ACTIVITY:
Leaving the pictures aside, repeat the entries exactly.

Object change descriptions:

####

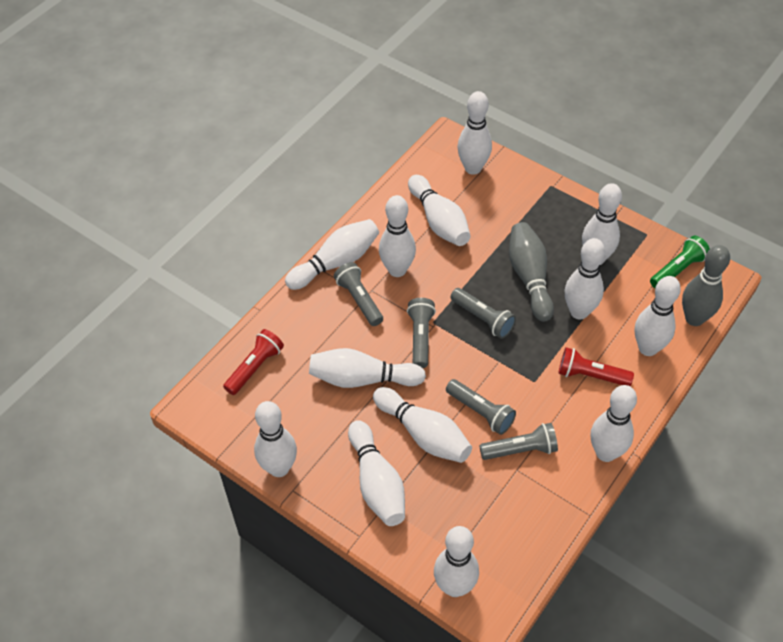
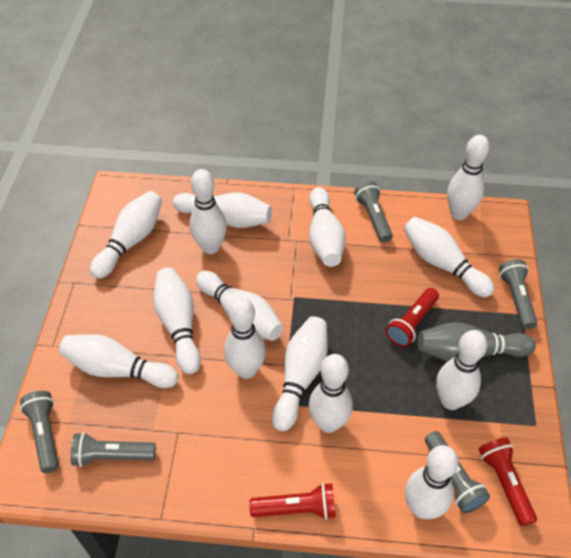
green flashlight: 1 -> 0
grey bowling pin: 2 -> 1
red flashlight: 2 -> 3
white bowling pin: 13 -> 14

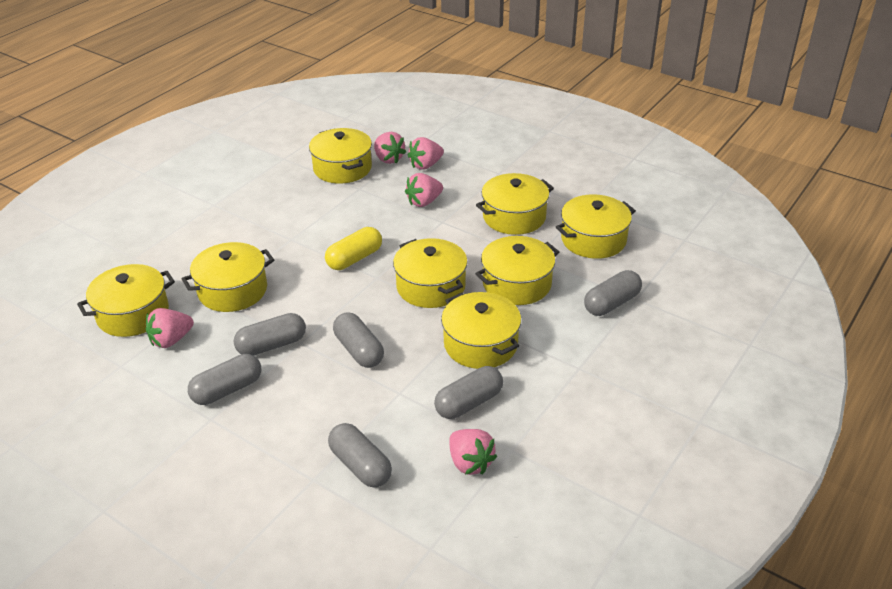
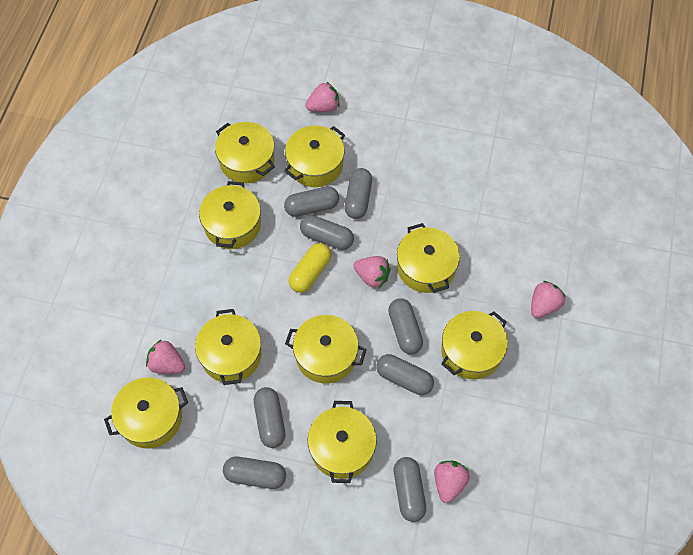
grey capsule: 6 -> 8
yellow pot: 8 -> 9

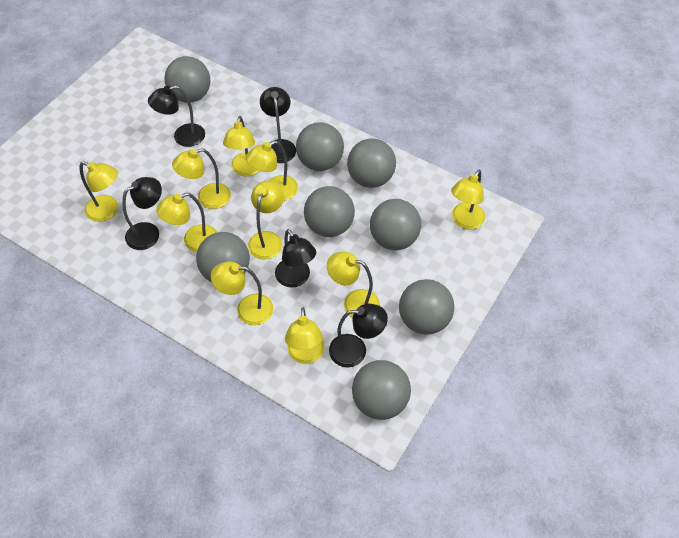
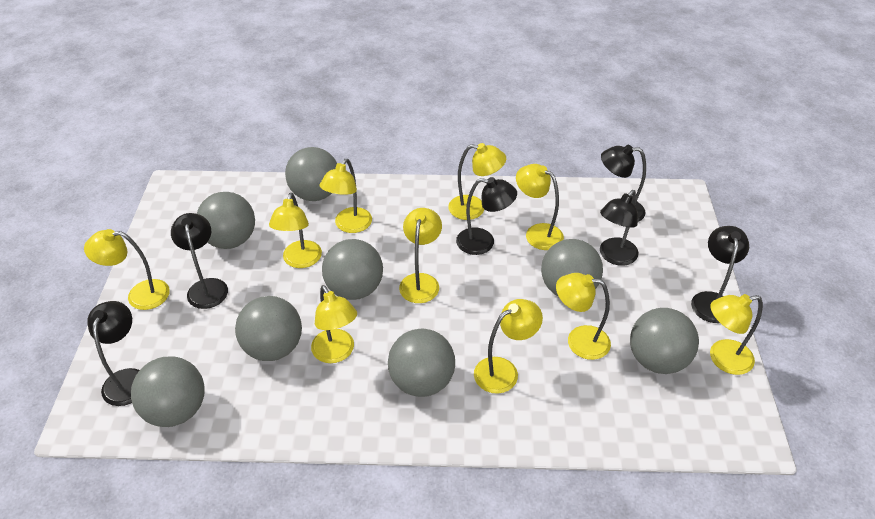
black lamp: 5 -> 6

####

SOLVED PROBLEM:
green flashlight: 1 -> 0
grey bowling pin: 2 -> 1
red flashlight: 2 -> 3
white bowling pin: 13 -> 14

grey capsule: 6 -> 8
yellow pot: 8 -> 9

black lamp: 5 -> 6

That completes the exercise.